_What you have to do_
When a line in the entries contains the word "blue", copy that line in full.

_Provided material_
==================================================

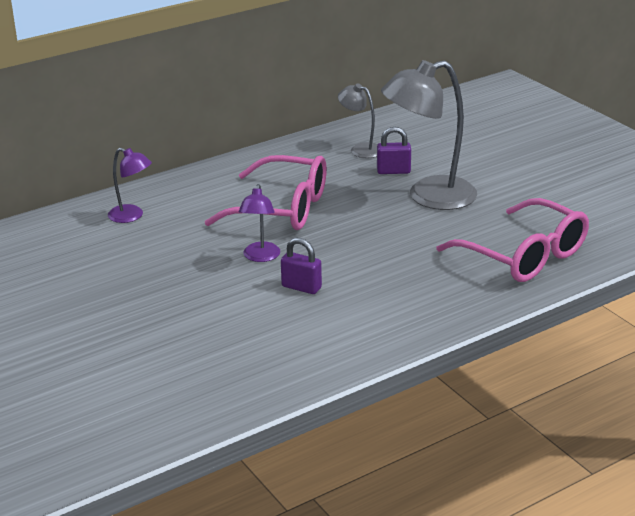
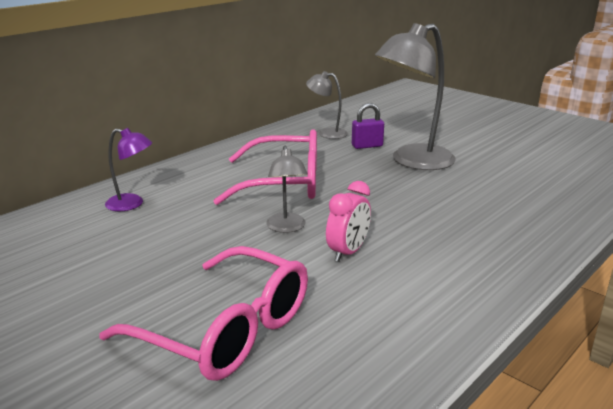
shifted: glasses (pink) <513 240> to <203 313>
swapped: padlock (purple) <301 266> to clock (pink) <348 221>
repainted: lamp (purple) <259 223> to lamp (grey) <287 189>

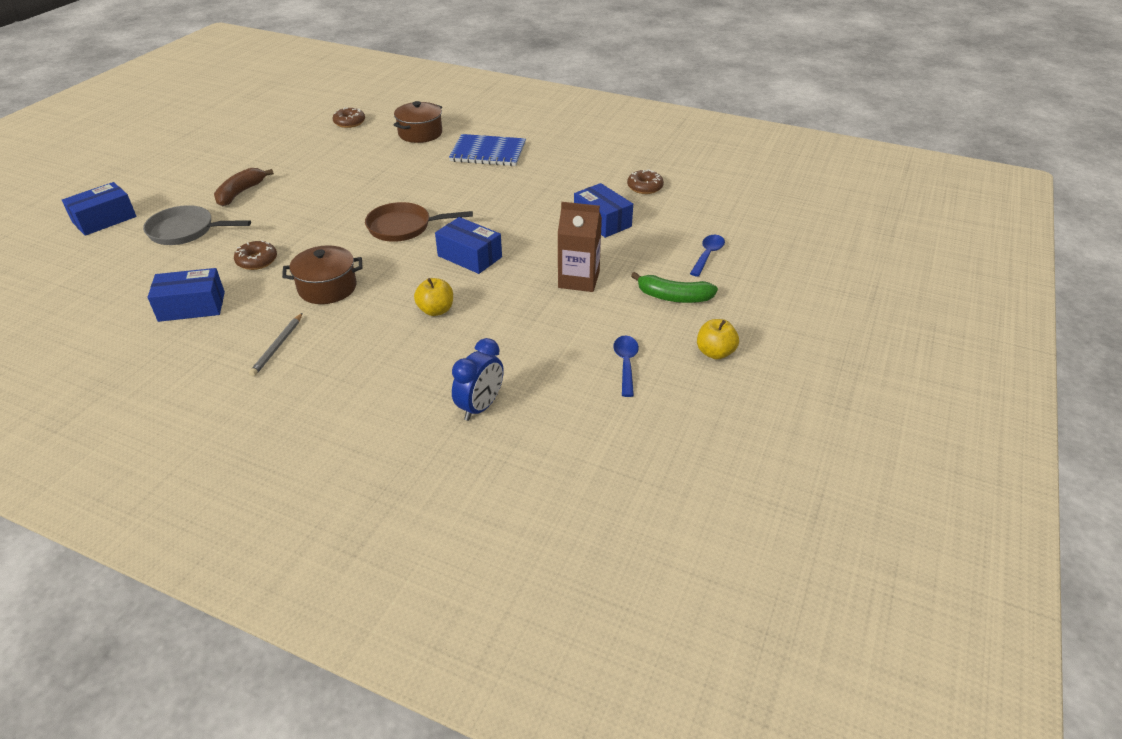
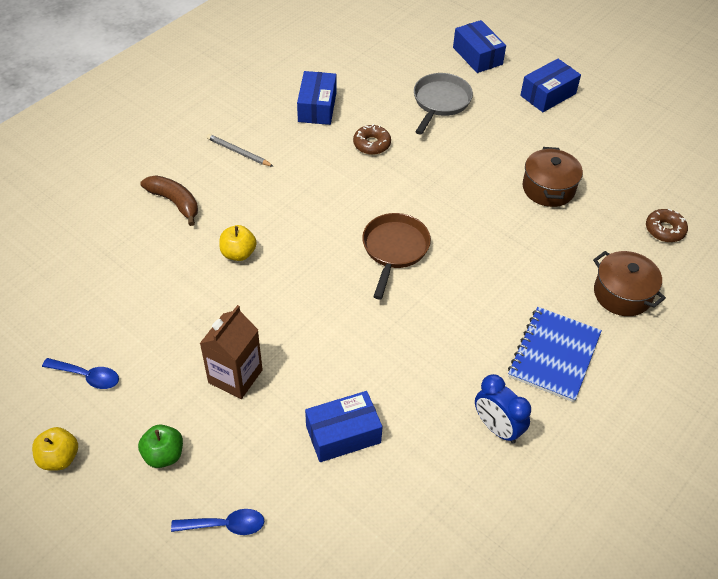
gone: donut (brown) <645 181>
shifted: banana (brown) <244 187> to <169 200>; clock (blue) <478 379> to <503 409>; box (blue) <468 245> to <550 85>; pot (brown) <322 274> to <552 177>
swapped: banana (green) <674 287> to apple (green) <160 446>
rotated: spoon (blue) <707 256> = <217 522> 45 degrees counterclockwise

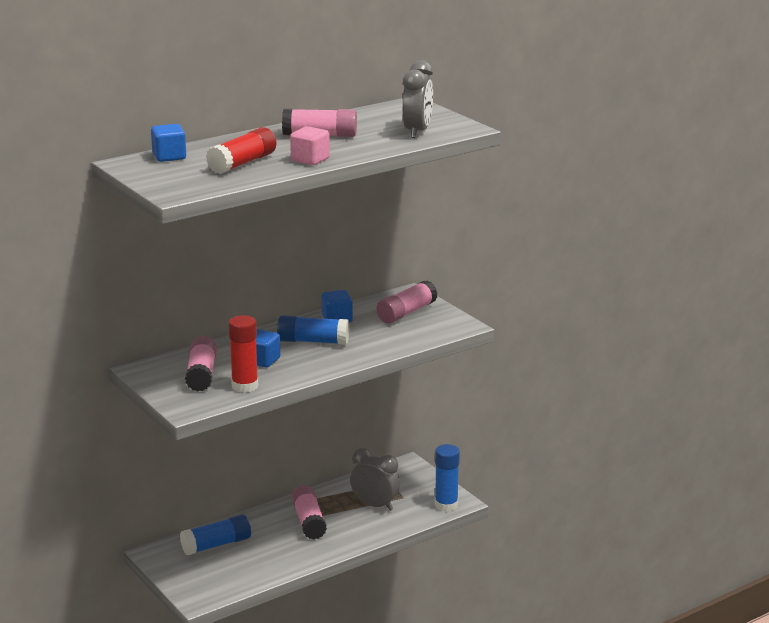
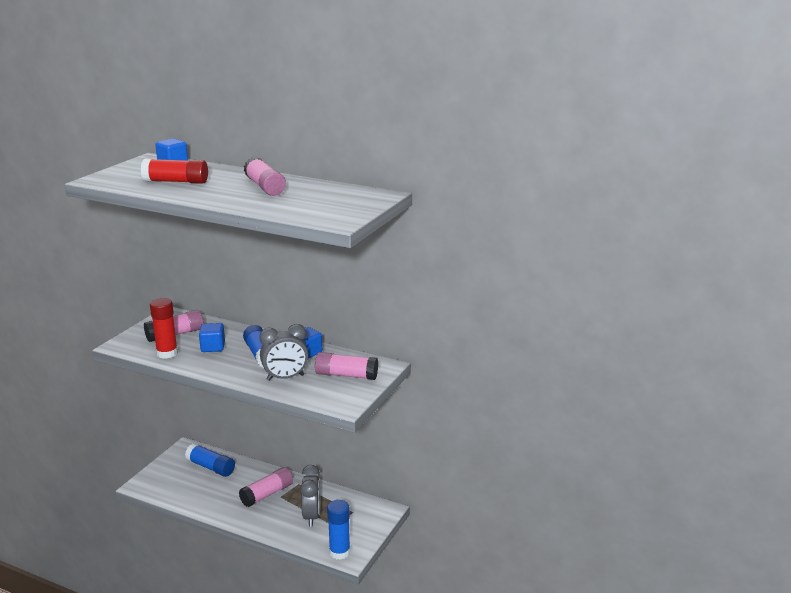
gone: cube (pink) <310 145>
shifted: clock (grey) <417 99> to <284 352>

==================================================

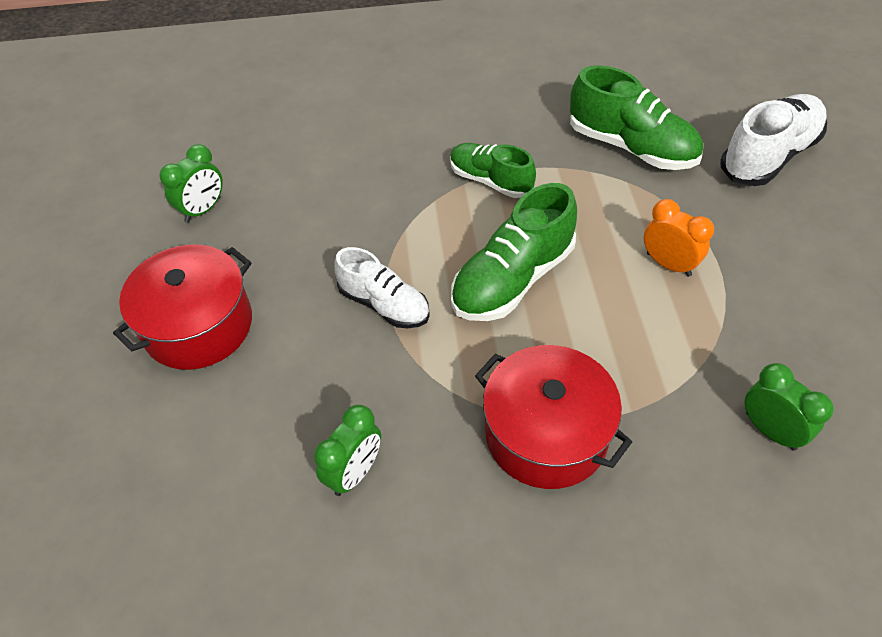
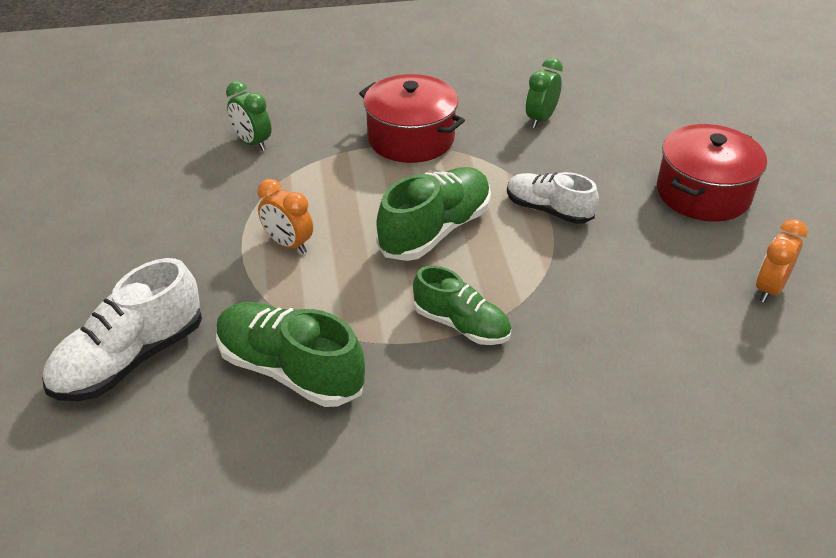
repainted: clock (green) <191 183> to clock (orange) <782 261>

==================================================

_Expected answer_
shifted: banana (brown) <244 187> to <169 200>; clock (blue) <478 379> to <503 409>; box (blue) <468 245> to <550 85>; pot (brown) <322 274> to <552 177>
rotated: spoon (blue) <707 256> = <217 522> 45 degrees counterclockwise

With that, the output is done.